**WORK ITEM**. Pull every line with the word "minus" out of the entries below.
*** PROVIDED RECORDS Section Begins ***
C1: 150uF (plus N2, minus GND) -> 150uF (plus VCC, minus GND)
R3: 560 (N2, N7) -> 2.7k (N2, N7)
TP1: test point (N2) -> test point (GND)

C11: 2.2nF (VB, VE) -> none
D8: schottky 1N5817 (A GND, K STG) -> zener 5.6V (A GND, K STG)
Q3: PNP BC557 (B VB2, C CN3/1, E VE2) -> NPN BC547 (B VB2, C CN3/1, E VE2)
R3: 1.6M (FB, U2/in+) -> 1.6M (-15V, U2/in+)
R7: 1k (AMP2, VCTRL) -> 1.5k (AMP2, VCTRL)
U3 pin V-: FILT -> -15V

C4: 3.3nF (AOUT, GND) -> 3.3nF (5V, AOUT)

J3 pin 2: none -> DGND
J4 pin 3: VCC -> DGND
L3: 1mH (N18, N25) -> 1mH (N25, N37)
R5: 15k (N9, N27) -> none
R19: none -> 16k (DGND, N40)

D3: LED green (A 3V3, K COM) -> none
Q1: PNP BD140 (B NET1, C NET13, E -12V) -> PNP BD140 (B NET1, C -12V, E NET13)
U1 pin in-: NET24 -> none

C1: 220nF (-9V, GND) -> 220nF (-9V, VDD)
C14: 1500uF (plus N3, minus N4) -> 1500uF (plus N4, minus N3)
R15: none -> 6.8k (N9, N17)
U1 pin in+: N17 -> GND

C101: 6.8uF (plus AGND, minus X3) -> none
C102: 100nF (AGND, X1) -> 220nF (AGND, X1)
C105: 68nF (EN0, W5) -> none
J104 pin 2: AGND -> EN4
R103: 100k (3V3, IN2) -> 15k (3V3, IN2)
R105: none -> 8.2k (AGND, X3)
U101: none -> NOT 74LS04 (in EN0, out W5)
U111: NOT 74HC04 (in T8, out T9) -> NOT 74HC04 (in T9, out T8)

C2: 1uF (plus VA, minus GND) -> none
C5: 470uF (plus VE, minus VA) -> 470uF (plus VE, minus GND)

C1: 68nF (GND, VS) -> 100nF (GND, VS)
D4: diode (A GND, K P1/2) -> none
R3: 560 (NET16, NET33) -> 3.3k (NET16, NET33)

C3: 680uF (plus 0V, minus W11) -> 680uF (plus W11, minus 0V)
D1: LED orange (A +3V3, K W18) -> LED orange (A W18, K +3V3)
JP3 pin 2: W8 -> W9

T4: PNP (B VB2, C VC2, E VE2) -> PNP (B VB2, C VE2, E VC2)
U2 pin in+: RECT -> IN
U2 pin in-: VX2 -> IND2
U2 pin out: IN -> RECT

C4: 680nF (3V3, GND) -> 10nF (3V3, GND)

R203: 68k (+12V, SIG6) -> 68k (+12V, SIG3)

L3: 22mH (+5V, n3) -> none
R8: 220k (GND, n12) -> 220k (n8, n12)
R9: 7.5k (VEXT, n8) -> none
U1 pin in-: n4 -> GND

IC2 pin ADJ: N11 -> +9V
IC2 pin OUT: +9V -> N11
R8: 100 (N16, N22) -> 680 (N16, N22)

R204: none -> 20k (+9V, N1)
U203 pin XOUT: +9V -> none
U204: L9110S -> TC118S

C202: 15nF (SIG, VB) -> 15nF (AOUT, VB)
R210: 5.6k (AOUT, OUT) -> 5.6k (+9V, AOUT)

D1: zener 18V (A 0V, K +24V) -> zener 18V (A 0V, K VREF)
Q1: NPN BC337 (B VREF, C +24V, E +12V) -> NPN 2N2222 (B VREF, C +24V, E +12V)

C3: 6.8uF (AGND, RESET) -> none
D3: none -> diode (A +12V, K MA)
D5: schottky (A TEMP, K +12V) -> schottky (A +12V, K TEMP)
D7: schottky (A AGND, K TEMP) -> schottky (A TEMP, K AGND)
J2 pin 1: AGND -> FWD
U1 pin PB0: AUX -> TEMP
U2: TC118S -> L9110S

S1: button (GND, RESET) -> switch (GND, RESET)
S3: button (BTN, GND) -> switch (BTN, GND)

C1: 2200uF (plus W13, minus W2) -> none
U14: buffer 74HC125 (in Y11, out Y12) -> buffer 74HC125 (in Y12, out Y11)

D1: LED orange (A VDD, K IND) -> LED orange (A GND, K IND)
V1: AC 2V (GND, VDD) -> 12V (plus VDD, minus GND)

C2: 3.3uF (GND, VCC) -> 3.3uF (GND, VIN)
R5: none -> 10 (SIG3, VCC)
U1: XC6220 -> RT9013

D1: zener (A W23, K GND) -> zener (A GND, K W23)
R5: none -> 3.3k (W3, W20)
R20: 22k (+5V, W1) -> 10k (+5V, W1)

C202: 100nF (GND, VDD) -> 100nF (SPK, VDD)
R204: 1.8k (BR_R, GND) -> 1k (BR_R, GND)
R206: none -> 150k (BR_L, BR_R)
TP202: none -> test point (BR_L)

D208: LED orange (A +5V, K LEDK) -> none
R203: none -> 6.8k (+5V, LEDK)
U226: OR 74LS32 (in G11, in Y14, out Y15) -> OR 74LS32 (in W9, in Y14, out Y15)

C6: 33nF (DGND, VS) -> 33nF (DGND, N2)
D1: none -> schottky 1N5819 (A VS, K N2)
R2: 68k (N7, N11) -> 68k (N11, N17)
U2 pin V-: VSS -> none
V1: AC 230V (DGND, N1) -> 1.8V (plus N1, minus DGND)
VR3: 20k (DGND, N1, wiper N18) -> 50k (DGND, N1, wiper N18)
*** PROVIDED RECORDS Section Ends ***
**REPLY**.
C1: 150uF (plus N2, minus GND) -> 150uF (plus VCC, minus GND)
C14: 1500uF (plus N3, minus N4) -> 1500uF (plus N4, minus N3)
C101: 6.8uF (plus AGND, minus X3) -> none
C2: 1uF (plus VA, minus GND) -> none
C5: 470uF (plus VE, minus VA) -> 470uF (plus VE, minus GND)
C3: 680uF (plus 0V, minus W11) -> 680uF (plus W11, minus 0V)
C1: 2200uF (plus W13, minus W2) -> none
V1: AC 2V (GND, VDD) -> 12V (plus VDD, minus GND)
V1: AC 230V (DGND, N1) -> 1.8V (plus N1, minus DGND)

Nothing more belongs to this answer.